*Work required:*
Copy each line in the data below that contains the word "fork".

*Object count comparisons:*
^^^^^^^^^^^^^^^^

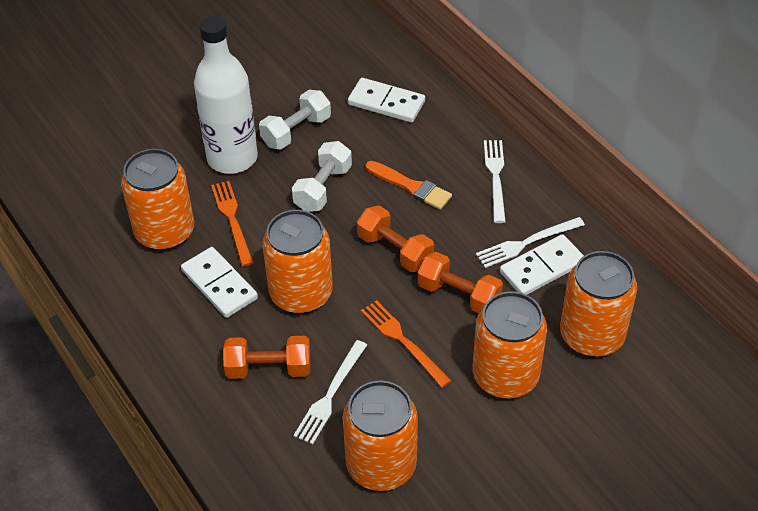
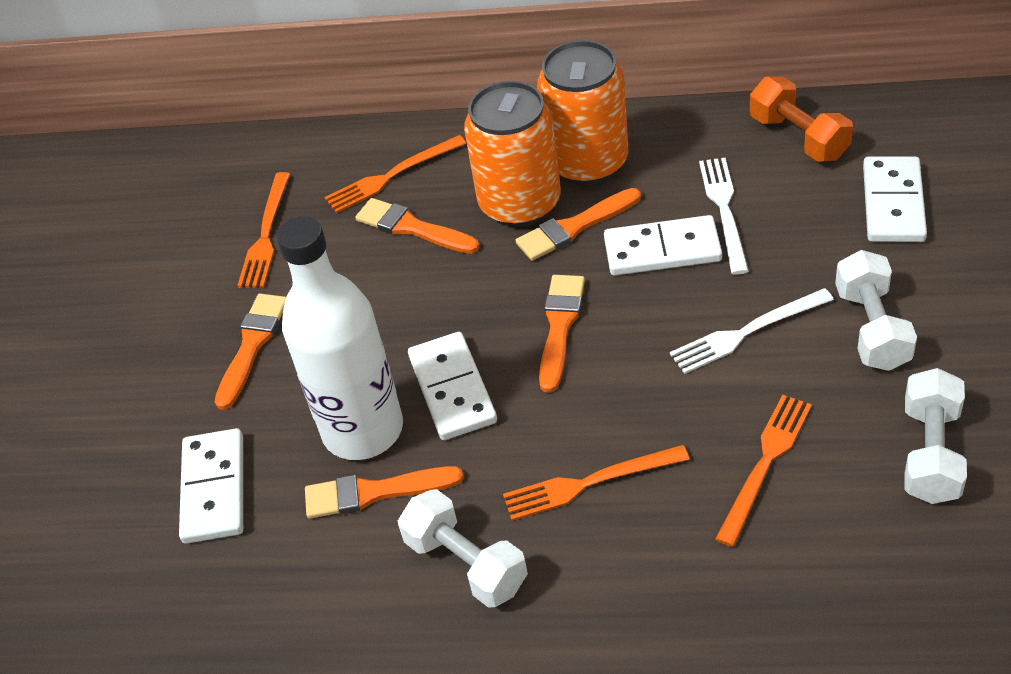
orange brush: [366,161,452,210] = 1 -> [215,294,286,410] [305,466,464,519] [355,198,479,254] [516,188,641,261] [539,275,585,393] = 5
orange can: [121,149,194,251] [262,210,333,314] [343,380,418,491] [473,291,547,399] [560,251,637,357] = 5 -> [464,81,561,227] [537,40,628,185] = 2
orange dumbbell: [223,336,310,379] [357,205,434,272] [418,252,503,313] = 3 -> [750,77,853,162] = 1
orange fork: [211,181,253,267] [361,300,451,388] = 2 -> [237,172,290,288] [325,135,466,213] [503,445,690,521] [715,395,812,547] = 4
white domino: [181,247,258,318] [348,78,425,123] [500,234,584,295] = 3 -> [179,428,243,544] [408,332,497,440] [604,215,722,276] [863,157,927,242] = 4
white dumbbell: [259,90,331,149] [292,141,352,212] = 2 -> [398,489,528,608] [835,250,917,371] [904,368,967,504] = 3
white fork: [293,340,367,444] [476,217,585,268] [484,140,506,223] = 3 -> [670,288,834,374] [699,158,749,275] = 2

^^^^^^^^^^^^^^^^

*Task result:*
orange fork: [211,181,253,267] [361,300,451,388] = 2 -> [237,172,290,288] [325,135,466,213] [503,445,690,521] [715,395,812,547] = 4
white fork: [293,340,367,444] [476,217,585,268] [484,140,506,223] = 3 -> [670,288,834,374] [699,158,749,275] = 2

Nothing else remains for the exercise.